• [Exercise data]
::::

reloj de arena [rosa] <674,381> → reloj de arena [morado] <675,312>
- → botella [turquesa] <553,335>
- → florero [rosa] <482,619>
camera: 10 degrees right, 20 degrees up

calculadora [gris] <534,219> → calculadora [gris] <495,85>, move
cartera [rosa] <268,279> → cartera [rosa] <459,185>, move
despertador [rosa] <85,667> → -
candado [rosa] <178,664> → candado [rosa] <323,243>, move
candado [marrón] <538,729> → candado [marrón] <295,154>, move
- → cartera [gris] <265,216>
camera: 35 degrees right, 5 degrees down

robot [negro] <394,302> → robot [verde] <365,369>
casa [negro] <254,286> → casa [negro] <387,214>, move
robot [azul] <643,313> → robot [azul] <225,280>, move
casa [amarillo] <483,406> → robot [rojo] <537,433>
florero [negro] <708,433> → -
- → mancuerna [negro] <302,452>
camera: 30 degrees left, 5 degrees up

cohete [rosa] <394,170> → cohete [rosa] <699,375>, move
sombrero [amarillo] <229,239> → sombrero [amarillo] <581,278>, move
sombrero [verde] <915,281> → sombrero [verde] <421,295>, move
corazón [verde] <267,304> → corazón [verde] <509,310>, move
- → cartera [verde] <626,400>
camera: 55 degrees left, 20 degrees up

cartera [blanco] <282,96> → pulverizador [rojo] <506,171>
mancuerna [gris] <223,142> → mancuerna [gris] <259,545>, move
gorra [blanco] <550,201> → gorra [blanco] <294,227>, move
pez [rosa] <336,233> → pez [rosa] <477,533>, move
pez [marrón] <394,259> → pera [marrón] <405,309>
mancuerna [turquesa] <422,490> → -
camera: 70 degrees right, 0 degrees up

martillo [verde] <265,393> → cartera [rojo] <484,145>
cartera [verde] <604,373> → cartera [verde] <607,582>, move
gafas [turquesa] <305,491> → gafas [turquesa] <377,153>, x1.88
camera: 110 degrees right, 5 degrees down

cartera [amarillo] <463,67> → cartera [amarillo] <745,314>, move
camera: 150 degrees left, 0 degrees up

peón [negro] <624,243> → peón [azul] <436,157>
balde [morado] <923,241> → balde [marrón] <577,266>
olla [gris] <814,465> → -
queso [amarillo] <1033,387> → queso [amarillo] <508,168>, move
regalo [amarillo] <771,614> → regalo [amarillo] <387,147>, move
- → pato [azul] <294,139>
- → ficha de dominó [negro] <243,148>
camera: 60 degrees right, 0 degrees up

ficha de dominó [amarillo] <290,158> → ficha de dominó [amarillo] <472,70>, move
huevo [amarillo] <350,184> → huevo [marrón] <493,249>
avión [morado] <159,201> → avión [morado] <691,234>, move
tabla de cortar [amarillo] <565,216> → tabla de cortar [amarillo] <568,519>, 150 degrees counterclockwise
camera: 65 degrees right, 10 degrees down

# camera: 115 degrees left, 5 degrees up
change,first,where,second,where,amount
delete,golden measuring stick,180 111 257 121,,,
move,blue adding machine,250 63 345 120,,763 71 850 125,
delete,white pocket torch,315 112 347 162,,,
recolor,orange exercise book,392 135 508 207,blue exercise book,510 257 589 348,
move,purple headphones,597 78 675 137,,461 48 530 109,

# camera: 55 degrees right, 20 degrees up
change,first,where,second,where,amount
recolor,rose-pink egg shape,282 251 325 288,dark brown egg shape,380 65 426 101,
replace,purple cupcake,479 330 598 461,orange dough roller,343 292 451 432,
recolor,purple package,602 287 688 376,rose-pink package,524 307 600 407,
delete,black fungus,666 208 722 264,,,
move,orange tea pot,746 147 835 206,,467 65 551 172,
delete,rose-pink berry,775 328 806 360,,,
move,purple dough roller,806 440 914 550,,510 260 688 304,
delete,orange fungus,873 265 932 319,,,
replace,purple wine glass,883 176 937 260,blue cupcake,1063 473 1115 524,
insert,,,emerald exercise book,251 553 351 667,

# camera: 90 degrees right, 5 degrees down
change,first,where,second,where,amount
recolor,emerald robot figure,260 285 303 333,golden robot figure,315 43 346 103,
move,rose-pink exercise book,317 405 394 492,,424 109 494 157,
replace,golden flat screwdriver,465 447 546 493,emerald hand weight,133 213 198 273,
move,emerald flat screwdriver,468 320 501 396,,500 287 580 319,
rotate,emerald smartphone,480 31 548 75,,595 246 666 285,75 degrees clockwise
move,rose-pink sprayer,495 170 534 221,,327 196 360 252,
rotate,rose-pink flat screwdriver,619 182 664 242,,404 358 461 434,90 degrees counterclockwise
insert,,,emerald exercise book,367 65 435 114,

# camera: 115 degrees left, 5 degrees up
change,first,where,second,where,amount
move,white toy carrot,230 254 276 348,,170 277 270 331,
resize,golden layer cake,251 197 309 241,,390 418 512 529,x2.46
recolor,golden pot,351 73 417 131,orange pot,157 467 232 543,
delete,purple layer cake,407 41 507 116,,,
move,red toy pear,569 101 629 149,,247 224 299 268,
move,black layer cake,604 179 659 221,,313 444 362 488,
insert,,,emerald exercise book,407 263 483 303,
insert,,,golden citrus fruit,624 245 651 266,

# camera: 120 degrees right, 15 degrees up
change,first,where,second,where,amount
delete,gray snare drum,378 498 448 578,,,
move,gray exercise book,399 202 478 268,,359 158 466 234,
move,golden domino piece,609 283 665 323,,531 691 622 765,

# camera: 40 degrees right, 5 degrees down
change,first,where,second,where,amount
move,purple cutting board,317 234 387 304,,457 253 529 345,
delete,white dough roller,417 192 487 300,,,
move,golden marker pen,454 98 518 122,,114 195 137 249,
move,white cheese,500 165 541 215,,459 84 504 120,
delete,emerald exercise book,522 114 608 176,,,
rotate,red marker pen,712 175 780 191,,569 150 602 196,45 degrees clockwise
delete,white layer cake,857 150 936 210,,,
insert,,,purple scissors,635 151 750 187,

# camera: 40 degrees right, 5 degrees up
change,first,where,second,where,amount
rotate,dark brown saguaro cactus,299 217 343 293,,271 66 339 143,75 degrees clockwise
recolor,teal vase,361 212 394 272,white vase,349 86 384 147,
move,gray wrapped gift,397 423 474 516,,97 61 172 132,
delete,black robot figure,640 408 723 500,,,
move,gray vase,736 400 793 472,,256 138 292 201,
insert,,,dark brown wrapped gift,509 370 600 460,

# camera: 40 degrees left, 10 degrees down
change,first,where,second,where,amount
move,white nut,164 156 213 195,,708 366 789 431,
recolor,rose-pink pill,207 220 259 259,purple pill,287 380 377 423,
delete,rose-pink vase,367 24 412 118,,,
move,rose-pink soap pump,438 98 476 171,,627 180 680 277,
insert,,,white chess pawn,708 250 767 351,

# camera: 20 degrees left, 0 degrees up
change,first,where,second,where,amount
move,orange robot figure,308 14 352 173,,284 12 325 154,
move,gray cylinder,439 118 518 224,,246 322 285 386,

::::

• [Work instruction] Report the number of lines in the listing above that include the word "emerald", and nothing else.

• [Solution to this task] 8